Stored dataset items
Content starts
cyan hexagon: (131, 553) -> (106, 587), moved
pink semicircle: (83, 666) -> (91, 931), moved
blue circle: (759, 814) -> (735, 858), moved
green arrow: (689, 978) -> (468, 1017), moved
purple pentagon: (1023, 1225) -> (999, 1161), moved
Content ends
*ASSIGNED TASK*
Output the entries above exactly, please, with nothing dropped.

*SOLUTION TO THE PROBLEM*
cyan hexagon: (131, 553) -> (106, 587), moved
pink semicircle: (83, 666) -> (91, 931), moved
blue circle: (759, 814) -> (735, 858), moved
green arrow: (689, 978) -> (468, 1017), moved
purple pentagon: (1023, 1225) -> (999, 1161), moved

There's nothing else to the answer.